**GOAL OF THE EXERCISE**:
Print exactly the lines from the one that contains "R16: 100 (N26, N31) -> 6.8k (N26, N31)" through the final line of the entries below, both included, and nothing else; omit the pictures.
+ + + +
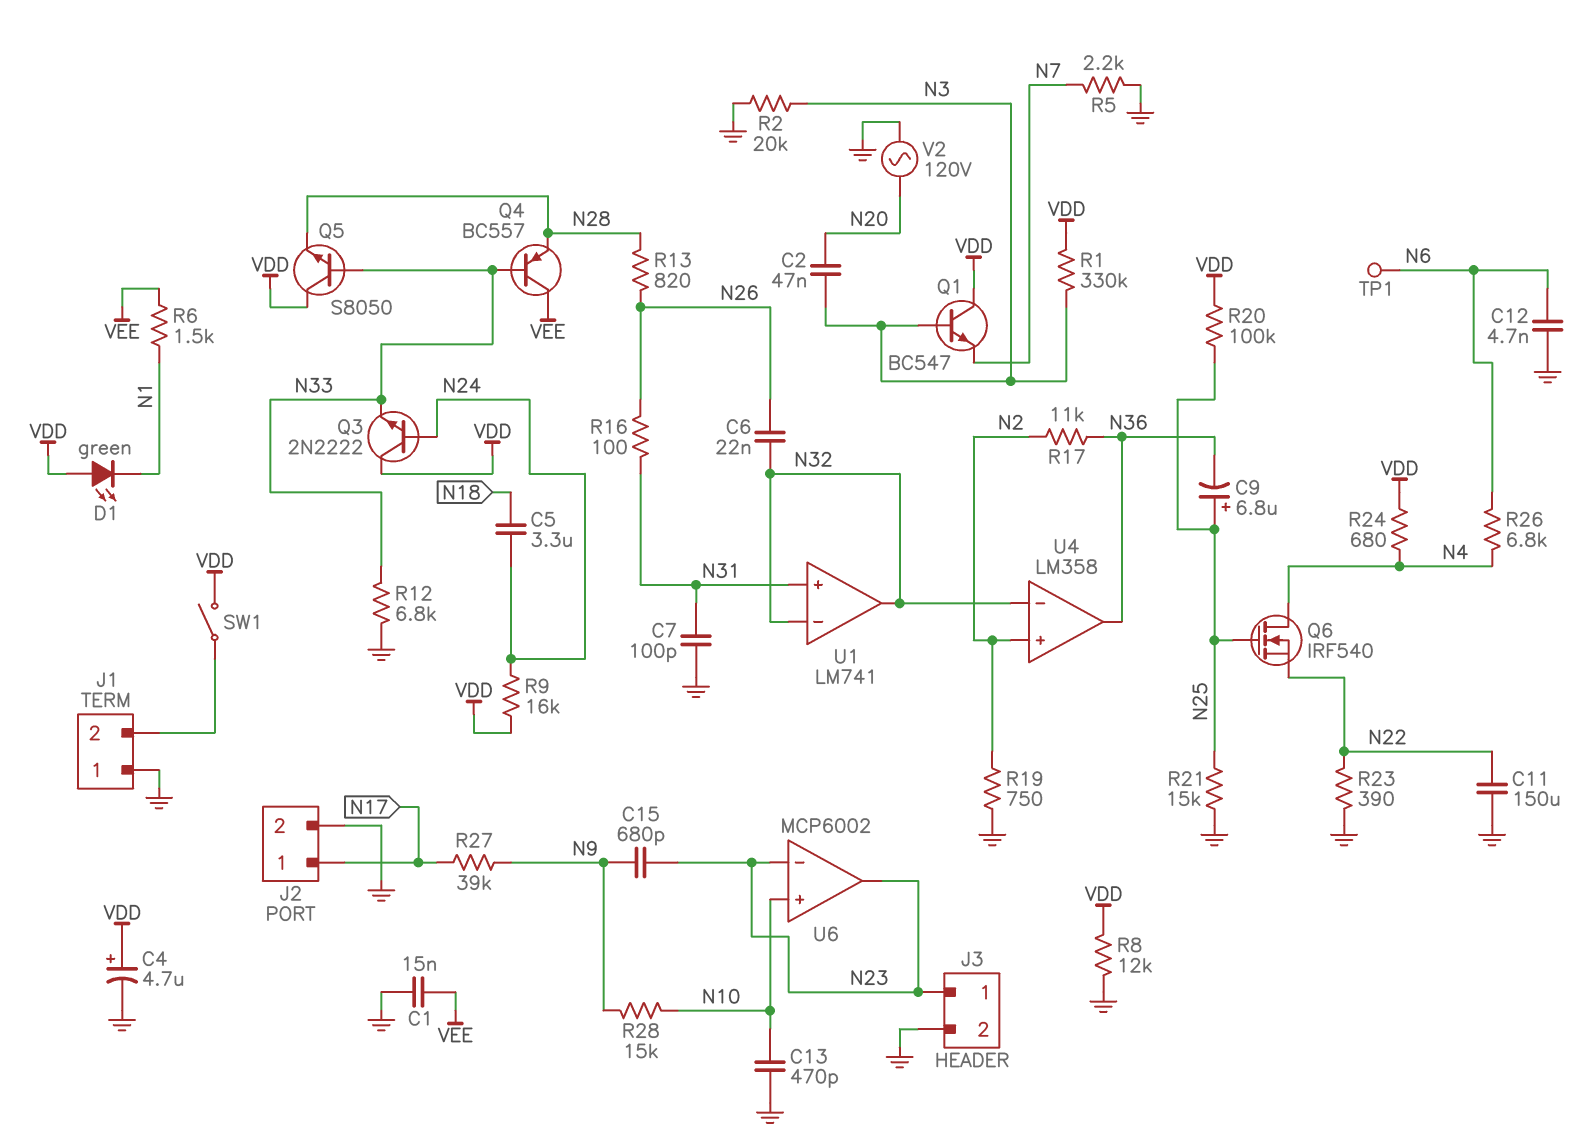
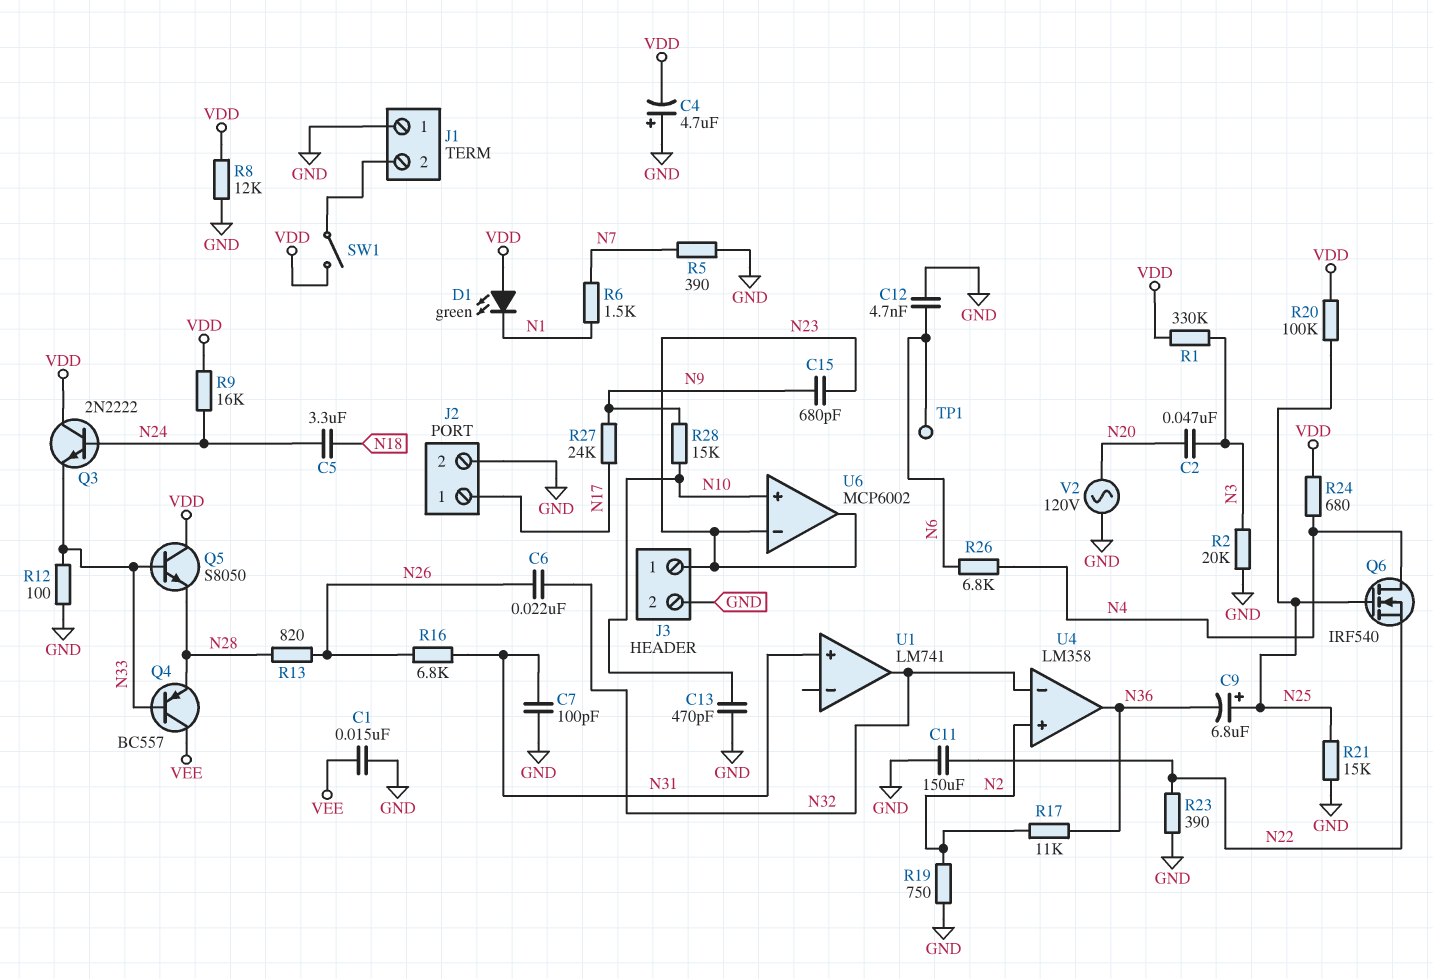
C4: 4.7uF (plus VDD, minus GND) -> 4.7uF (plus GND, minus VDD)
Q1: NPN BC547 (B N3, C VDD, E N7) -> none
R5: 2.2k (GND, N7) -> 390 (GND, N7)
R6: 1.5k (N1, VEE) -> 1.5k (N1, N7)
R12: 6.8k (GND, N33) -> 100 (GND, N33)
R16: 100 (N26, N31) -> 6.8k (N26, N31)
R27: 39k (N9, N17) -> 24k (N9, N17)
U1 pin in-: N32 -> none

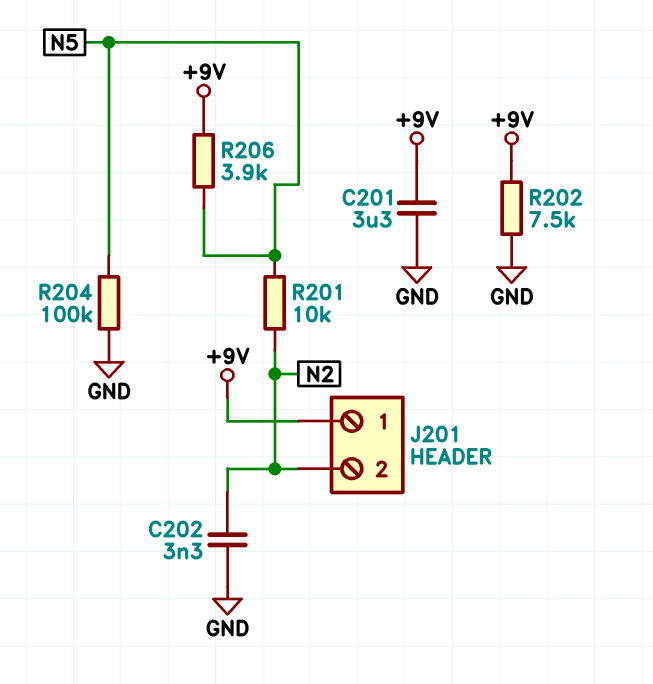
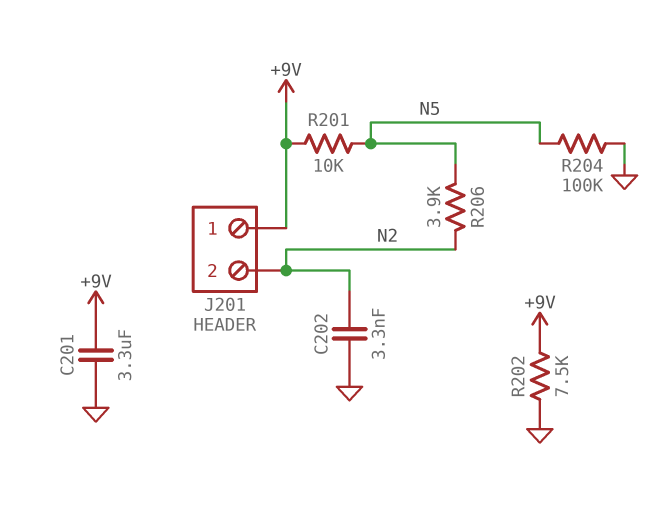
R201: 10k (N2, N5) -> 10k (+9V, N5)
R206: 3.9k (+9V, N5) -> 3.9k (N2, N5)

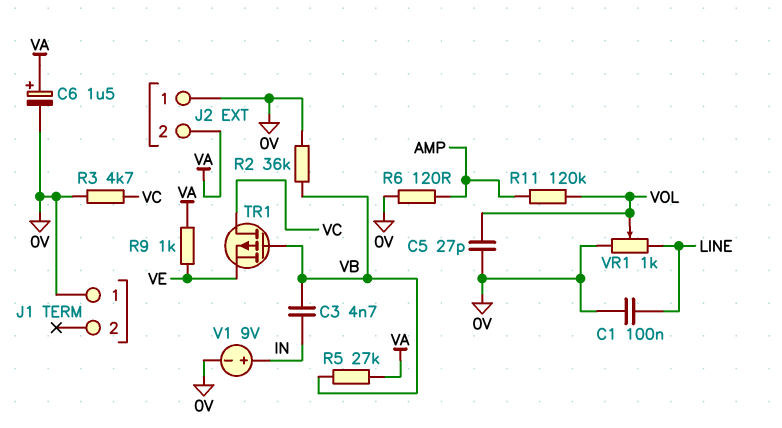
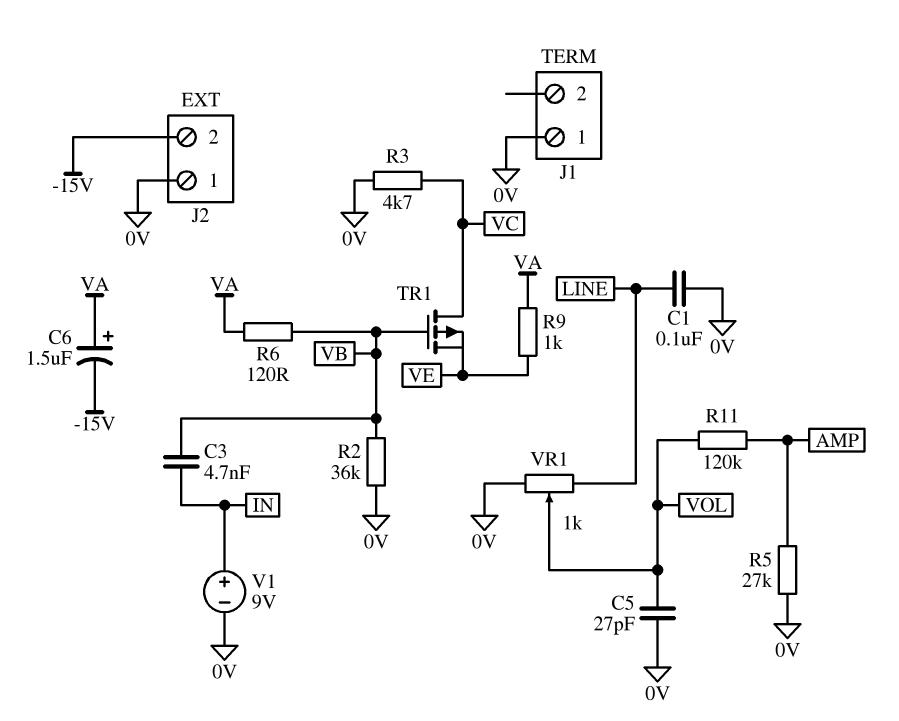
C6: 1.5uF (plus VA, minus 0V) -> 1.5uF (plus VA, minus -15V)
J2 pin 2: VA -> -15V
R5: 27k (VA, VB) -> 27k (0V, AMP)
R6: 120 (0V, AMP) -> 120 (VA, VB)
+ + + +
**OUTPUT OF THE TASK**:
R16: 100 (N26, N31) -> 6.8k (N26, N31)
R27: 39k (N9, N17) -> 24k (N9, N17)
U1 pin in-: N32 -> none

R201: 10k (N2, N5) -> 10k (+9V, N5)
R206: 3.9k (+9V, N5) -> 3.9k (N2, N5)

C6: 1.5uF (plus VA, minus 0V) -> 1.5uF (plus VA, minus -15V)
J2 pin 2: VA -> -15V
R5: 27k (VA, VB) -> 27k (0V, AMP)
R6: 120 (0V, AMP) -> 120 (VA, VB)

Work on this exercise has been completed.